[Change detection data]
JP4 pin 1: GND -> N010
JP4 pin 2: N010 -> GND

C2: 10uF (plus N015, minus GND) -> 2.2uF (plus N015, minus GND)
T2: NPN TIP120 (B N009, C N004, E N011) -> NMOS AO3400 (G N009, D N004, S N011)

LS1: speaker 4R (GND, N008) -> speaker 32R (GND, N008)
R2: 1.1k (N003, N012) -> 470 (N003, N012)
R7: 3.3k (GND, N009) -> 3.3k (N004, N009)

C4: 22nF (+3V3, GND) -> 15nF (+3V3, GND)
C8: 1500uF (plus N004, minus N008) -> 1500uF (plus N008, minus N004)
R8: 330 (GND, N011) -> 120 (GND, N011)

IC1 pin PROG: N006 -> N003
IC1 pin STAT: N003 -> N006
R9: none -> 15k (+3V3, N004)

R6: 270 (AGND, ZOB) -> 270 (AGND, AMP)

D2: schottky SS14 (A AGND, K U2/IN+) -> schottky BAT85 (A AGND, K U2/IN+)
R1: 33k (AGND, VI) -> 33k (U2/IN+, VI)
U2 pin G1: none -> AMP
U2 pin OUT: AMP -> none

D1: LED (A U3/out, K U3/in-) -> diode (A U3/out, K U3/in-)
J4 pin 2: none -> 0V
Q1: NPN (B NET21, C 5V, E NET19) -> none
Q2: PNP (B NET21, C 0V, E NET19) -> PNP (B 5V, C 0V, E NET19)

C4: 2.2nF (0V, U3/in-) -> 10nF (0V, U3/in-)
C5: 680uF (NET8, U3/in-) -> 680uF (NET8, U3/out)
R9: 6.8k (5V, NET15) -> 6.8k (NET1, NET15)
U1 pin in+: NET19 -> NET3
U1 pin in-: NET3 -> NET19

The problem:
Lines from the top of the entries through the line with "C4: 22nF (+3V3, GND) -> 15nF (+3V3, GND)" are to be transcribed exactly, and nothing more.

Problem solution:
JP4 pin 1: GND -> N010
JP4 pin 2: N010 -> GND

C2: 10uF (plus N015, minus GND) -> 2.2uF (plus N015, minus GND)
T2: NPN TIP120 (B N009, C N004, E N011) -> NMOS AO3400 (G N009, D N004, S N011)

LS1: speaker 4R (GND, N008) -> speaker 32R (GND, N008)
R2: 1.1k (N003, N012) -> 470 (N003, N012)
R7: 3.3k (GND, N009) -> 3.3k (N004, N009)

C4: 22nF (+3V3, GND) -> 15nF (+3V3, GND)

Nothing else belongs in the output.